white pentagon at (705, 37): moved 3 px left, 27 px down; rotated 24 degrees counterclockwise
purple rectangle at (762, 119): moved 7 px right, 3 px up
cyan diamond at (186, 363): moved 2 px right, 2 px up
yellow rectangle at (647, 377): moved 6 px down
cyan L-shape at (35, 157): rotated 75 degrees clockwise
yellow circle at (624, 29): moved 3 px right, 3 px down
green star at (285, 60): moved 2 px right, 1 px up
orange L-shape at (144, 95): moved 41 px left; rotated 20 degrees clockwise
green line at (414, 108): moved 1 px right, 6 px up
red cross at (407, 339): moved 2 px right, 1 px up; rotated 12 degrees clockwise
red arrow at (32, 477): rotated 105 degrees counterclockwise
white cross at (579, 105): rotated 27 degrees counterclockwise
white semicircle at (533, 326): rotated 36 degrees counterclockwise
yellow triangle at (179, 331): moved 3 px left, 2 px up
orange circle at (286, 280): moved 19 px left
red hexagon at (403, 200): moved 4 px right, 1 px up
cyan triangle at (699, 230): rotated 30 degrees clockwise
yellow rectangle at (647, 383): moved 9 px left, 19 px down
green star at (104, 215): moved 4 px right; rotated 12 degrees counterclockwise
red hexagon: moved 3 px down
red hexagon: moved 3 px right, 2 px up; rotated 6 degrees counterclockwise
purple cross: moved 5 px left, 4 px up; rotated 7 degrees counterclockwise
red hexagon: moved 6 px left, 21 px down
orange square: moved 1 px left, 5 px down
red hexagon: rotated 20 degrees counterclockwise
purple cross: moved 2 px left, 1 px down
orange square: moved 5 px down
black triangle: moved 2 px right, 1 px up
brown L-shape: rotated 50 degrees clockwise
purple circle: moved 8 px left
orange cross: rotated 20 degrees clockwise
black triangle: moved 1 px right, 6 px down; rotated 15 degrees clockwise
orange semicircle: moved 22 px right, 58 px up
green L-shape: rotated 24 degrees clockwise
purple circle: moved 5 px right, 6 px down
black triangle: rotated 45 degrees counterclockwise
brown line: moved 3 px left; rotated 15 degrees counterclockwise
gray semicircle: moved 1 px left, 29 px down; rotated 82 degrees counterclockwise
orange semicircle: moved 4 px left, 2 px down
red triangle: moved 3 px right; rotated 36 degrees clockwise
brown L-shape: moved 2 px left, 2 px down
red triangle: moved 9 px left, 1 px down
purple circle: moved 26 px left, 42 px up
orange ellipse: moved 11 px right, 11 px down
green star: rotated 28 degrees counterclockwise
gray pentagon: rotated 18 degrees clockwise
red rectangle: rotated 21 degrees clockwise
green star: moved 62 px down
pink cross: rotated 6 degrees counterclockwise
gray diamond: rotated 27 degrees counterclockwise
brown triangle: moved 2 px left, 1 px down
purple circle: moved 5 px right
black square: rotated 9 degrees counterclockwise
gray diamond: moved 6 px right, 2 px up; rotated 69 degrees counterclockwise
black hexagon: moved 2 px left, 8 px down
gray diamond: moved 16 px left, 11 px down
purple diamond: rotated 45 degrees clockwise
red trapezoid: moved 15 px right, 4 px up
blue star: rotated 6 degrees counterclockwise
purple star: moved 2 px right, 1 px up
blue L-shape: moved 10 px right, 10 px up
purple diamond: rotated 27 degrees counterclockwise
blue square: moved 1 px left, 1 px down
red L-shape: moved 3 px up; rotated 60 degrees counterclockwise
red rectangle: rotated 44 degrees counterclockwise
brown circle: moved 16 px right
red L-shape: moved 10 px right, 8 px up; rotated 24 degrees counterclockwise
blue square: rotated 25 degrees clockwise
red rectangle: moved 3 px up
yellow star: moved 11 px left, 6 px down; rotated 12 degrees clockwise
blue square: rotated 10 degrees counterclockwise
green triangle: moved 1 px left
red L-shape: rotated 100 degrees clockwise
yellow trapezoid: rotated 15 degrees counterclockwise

###

**WRITTEN REQUEST:**
Can you pull out every line from the start of the entries through the line containing "yellow circle at", inclusive, and reproduce them unchanged?

**WRITTEN ANSWER:**
white pentagon at (705, 37): moved 3 px left, 27 px down; rotated 24 degrees counterclockwise
purple rectangle at (762, 119): moved 7 px right, 3 px up
cyan diamond at (186, 363): moved 2 px right, 2 px up
yellow rectangle at (647, 377): moved 6 px down
cyan L-shape at (35, 157): rotated 75 degrees clockwise
yellow circle at (624, 29): moved 3 px right, 3 px down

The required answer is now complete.